▶ WHAT THE TASK ASKS
Only the lines of the data below from the one with "lime slope M9:P10 level 1 top 9 -> none" through the one with "tan brick Q9" are wanted. Repeat them exactly.
━━━━━ RECORDS PROVIDED
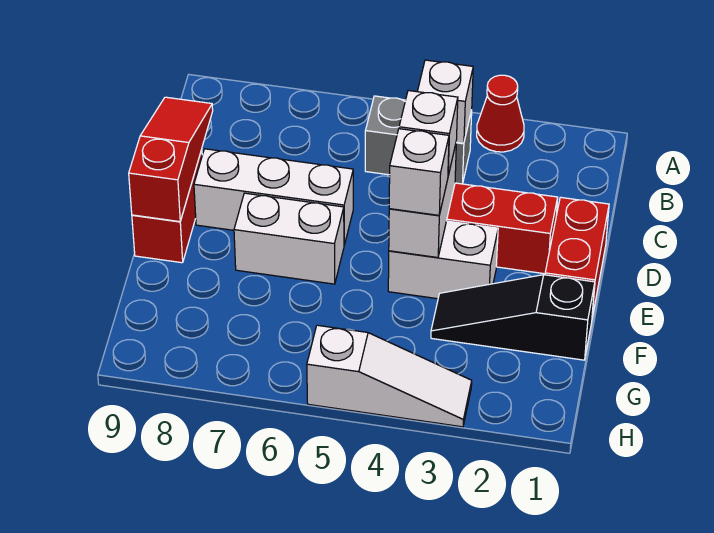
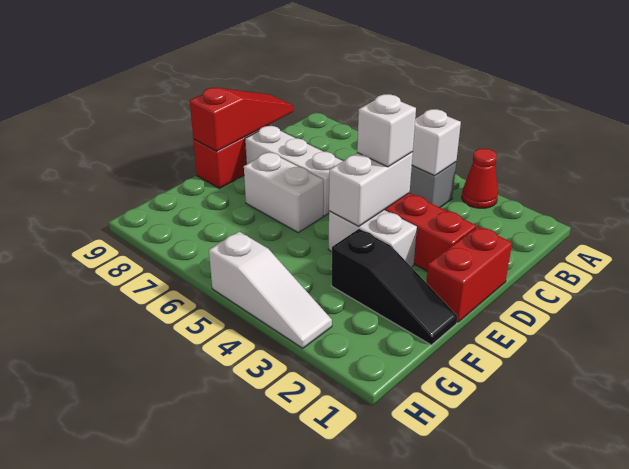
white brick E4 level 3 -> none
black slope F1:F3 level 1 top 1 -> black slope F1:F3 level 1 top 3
━━━━━━━━━━
━━━━━ RECORDS PROVIDED
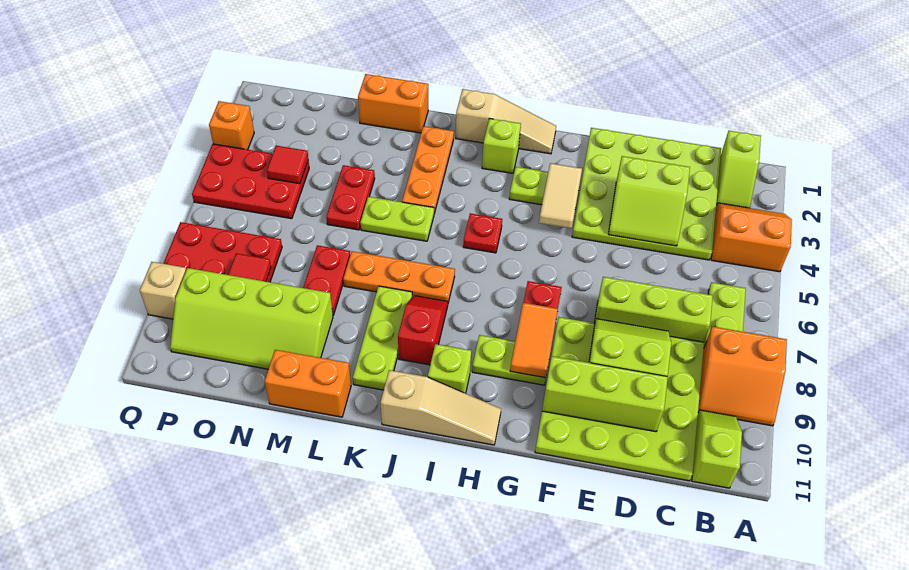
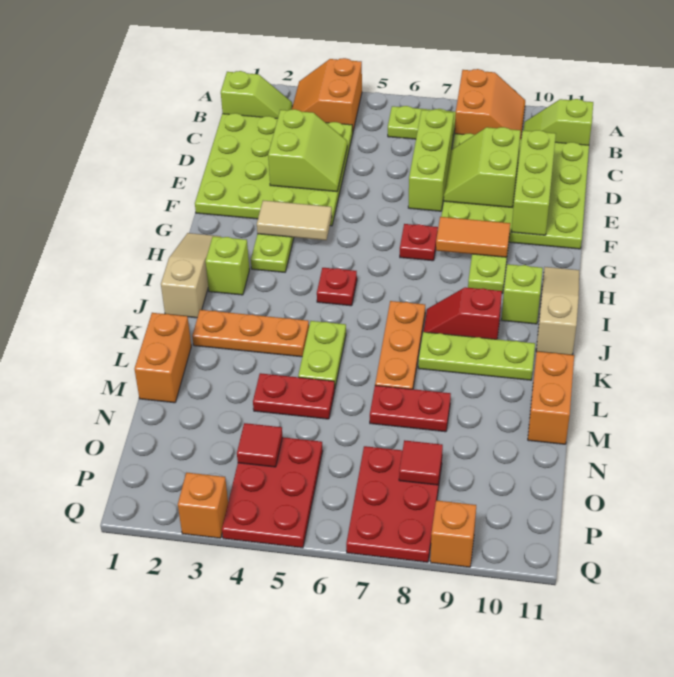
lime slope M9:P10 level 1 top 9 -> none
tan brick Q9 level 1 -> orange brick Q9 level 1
━━━━━━━━━━
▶ TASK OUTPUT
lime slope M9:P10 level 1 top 9 -> none
tan brick Q9 level 1 -> orange brick Q9 level 1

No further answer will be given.